_Task_: Below is some data. Retype exactly the lines starting at the one with "red round brick" and ending at the one with "green brick J10".

━━━━━ Study material ━━━━━

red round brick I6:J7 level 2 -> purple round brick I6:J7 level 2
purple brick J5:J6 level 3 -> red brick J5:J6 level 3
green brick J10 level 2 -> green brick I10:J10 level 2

━━━━━
━━━━━ Study material ━━━━━

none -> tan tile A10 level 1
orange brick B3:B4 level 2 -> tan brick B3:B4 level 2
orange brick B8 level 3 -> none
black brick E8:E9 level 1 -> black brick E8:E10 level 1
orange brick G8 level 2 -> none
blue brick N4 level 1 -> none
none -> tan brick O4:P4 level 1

━━━━━
━━━━━ Study material ━━━━━

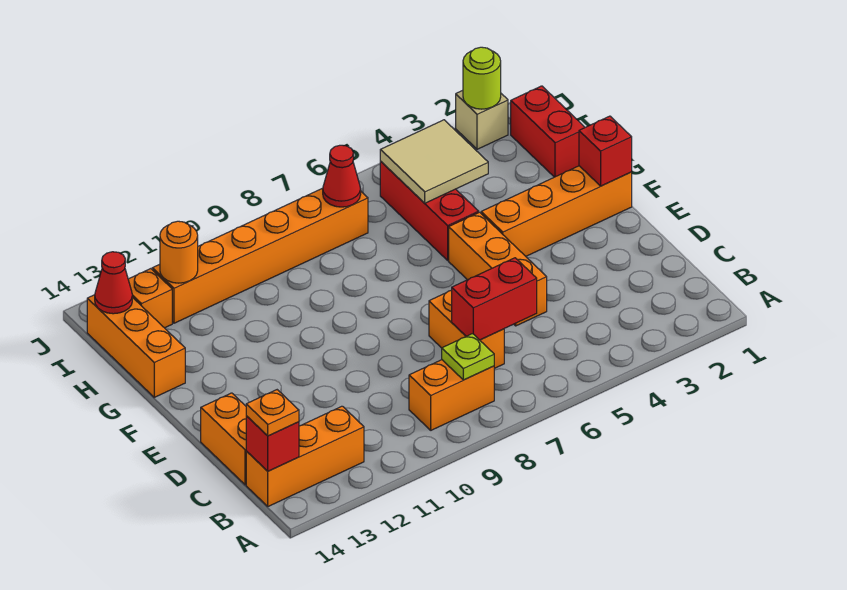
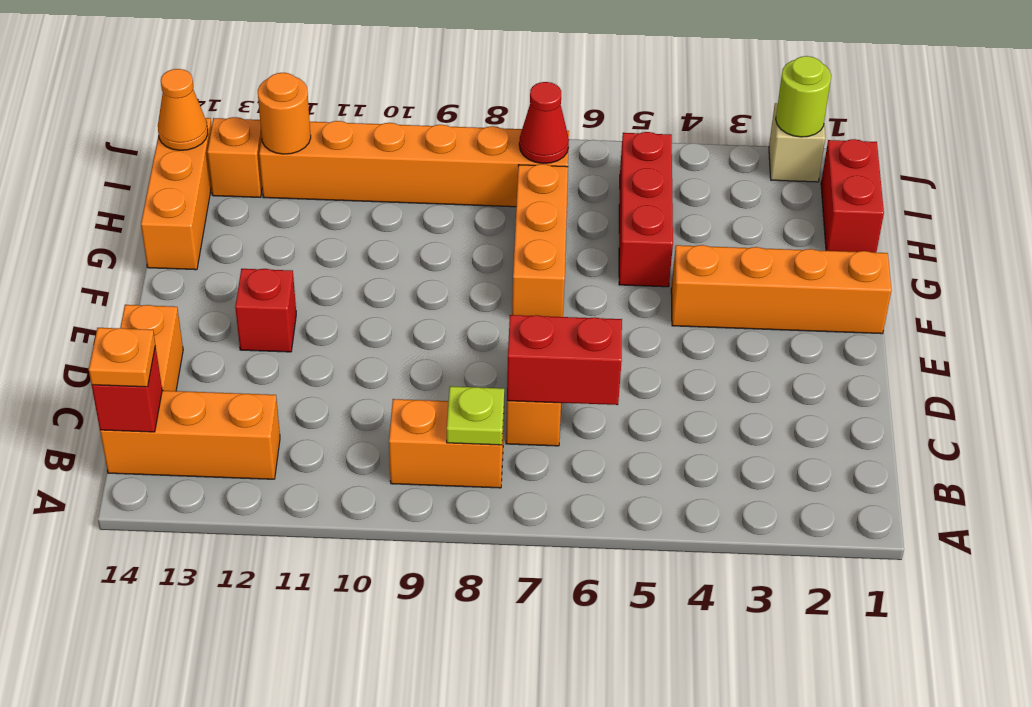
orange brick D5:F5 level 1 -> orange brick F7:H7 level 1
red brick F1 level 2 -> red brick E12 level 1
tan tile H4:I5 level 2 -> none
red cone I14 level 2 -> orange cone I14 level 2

━━━━━

_Answer to this exercise_:
red round brick I6:J7 level 2 -> purple round brick I6:J7 level 2
purple brick J5:J6 level 3 -> red brick J5:J6 level 3
green brick J10 level 2 -> green brick I10:J10 level 2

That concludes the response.